- What is needed:
If a record contains a picture, skip the picture and transcribe the rest exactly.

- Given records:
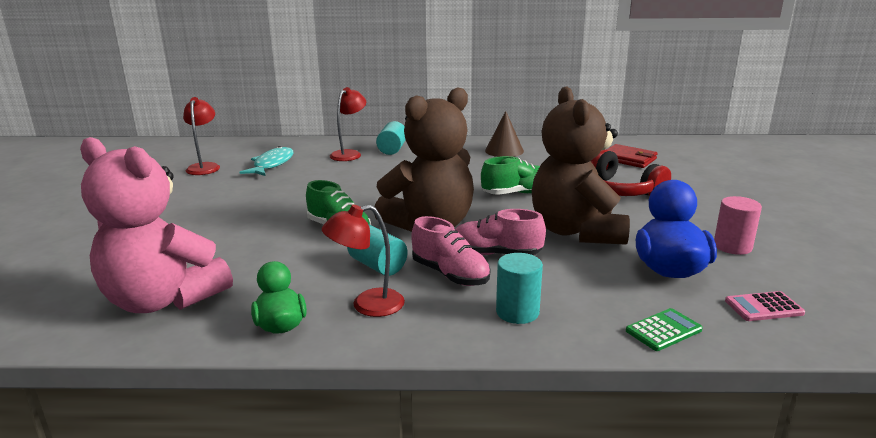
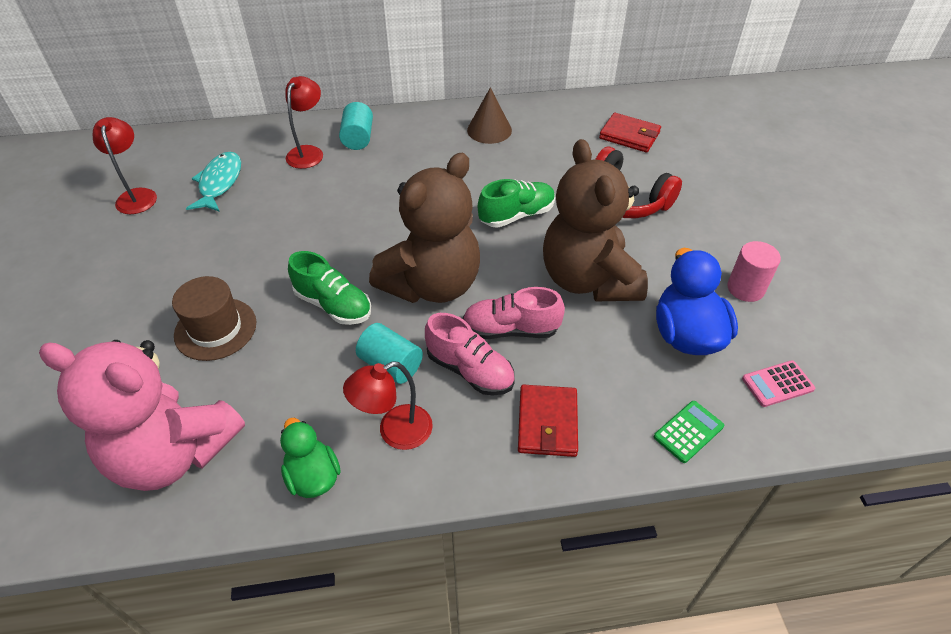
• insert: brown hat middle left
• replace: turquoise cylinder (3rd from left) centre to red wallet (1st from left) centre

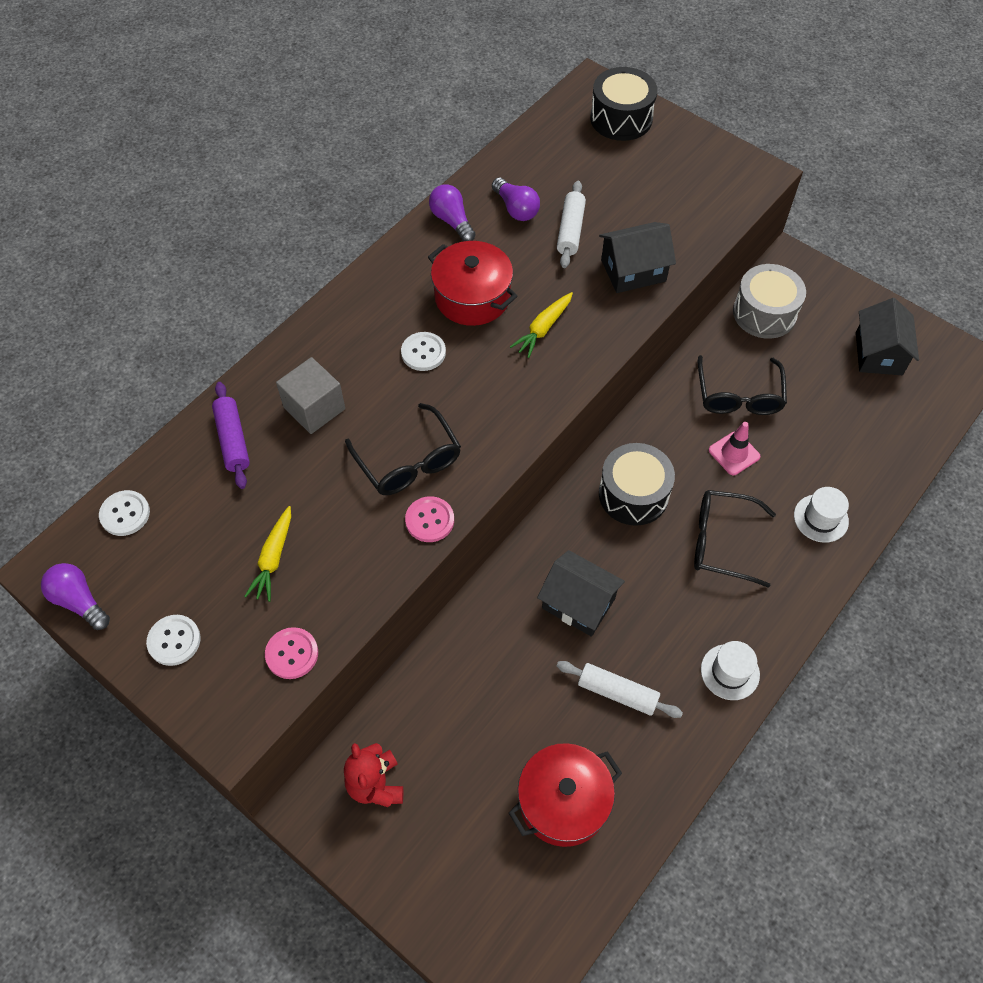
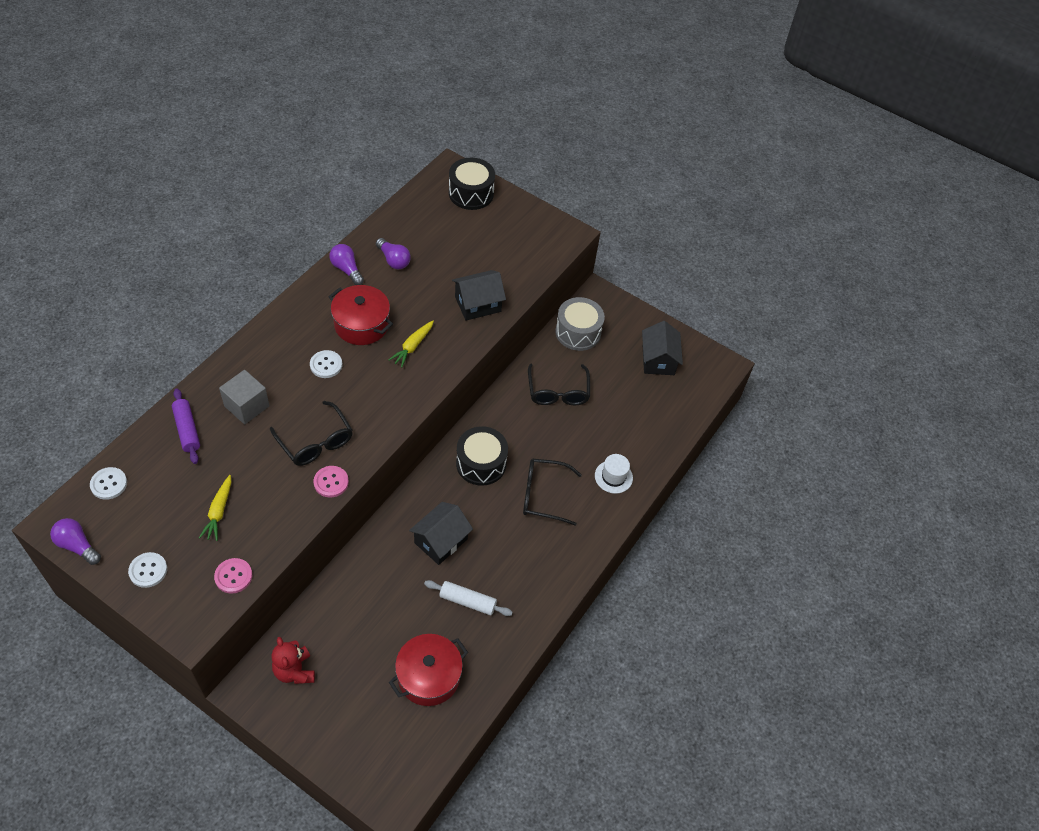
• delete: white rolling pin (1st from left) top centre
• delete: white hat (1st from left) bottom right
• delete: pink traffic cone middle right
• rotate: black house (1st from left) centre = centre 75 degrees counterclockwise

- Response:
• insert: brown hat middle left
• replace: turquoise cylinder (3rd from left) centre to red wallet (1st from left) centre

• delete: white rolling pin (1st from left) top centre
• delete: white hat (1st from left) bottom right
• delete: pink traffic cone middle right
• rotate: black house (1st from left) centre = centre 75 degrees counterclockwise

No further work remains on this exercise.